◆ **RECORDED INFORMATION**
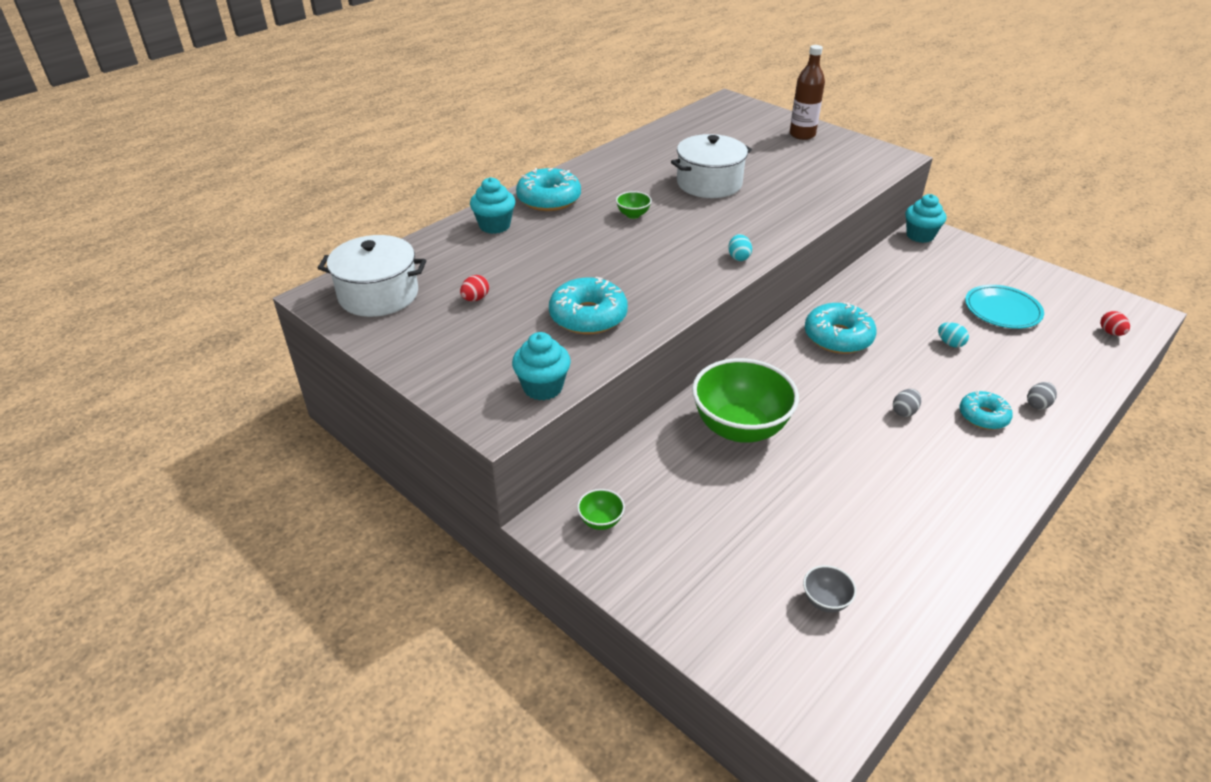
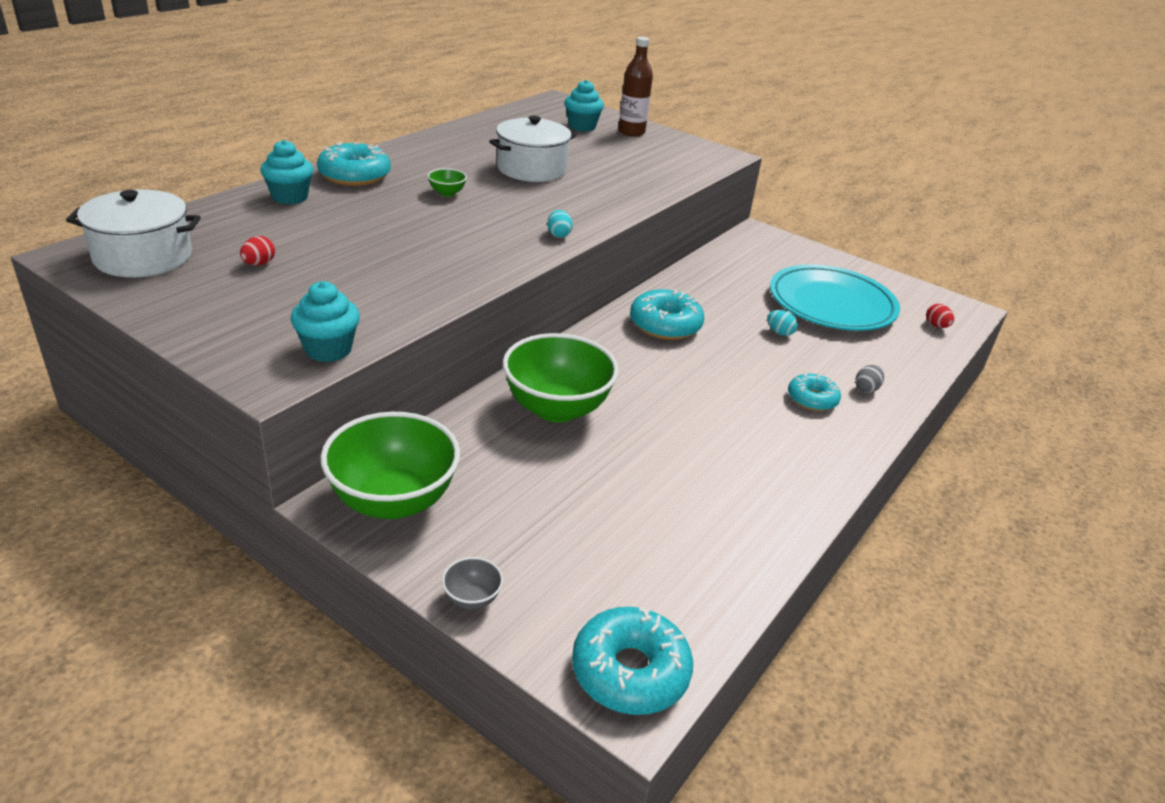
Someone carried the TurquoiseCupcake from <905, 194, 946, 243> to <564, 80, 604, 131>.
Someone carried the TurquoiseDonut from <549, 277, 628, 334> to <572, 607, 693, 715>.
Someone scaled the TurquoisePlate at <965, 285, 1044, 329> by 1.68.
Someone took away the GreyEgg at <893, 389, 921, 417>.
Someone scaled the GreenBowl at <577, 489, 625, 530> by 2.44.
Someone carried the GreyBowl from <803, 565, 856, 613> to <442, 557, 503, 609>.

◆ **PROBLEM**
Reproduce verbatim the lines above, from the line with "Someone carried the TurquoiseDonut" through the line with "Someone took away".

◆ **ANSWER BELOW**
Someone carried the TurquoiseDonut from <549, 277, 628, 334> to <572, 607, 693, 715>.
Someone scaled the TurquoisePlate at <965, 285, 1044, 329> by 1.68.
Someone took away the GreyEgg at <893, 389, 921, 417>.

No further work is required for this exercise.